Stored data Block Start
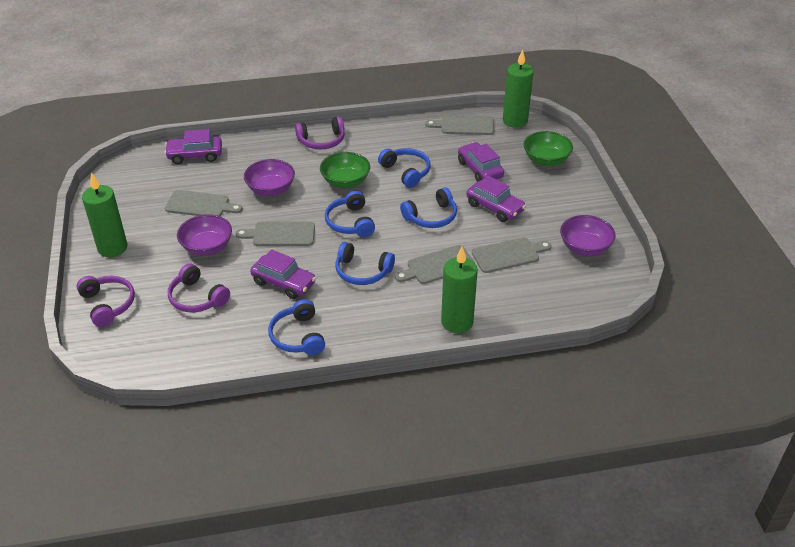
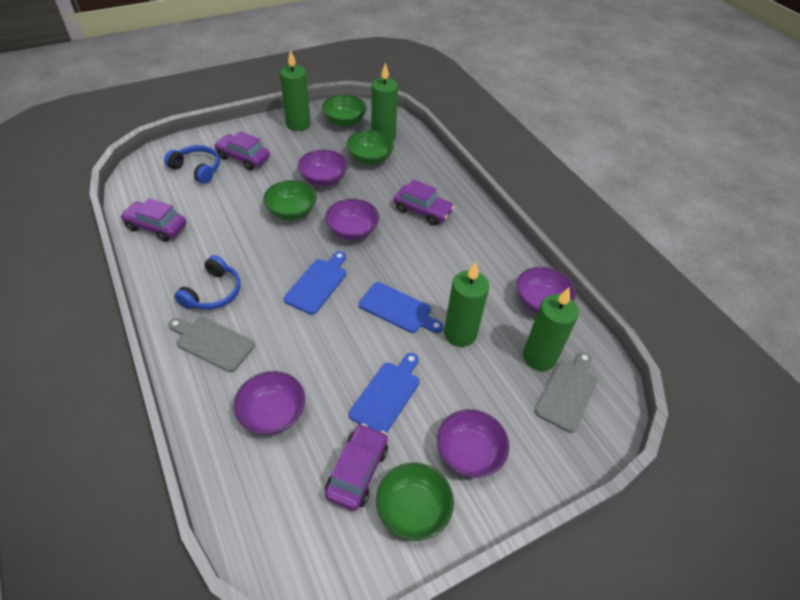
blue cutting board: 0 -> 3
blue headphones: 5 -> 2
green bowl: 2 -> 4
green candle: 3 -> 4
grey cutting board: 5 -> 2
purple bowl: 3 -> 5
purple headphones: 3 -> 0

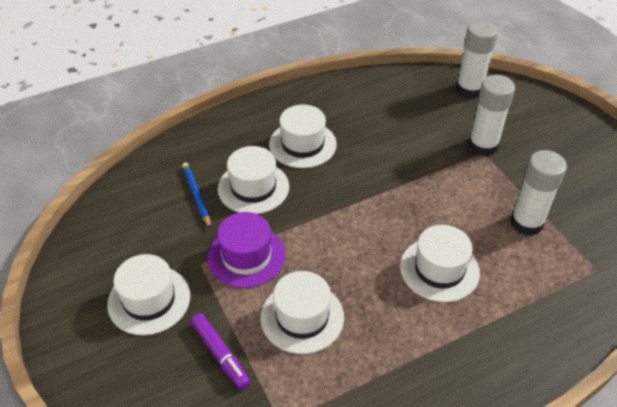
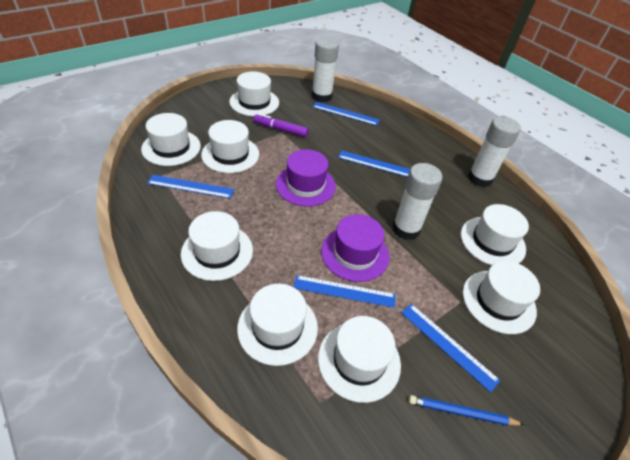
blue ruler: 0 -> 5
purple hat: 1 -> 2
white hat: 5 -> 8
Stored data Block End
The records above, copied word for word without the pictures, are what should be output.

blue cutting board: 0 -> 3
blue headphones: 5 -> 2
green bowl: 2 -> 4
green candle: 3 -> 4
grey cutting board: 5 -> 2
purple bowl: 3 -> 5
purple headphones: 3 -> 0

blue ruler: 0 -> 5
purple hat: 1 -> 2
white hat: 5 -> 8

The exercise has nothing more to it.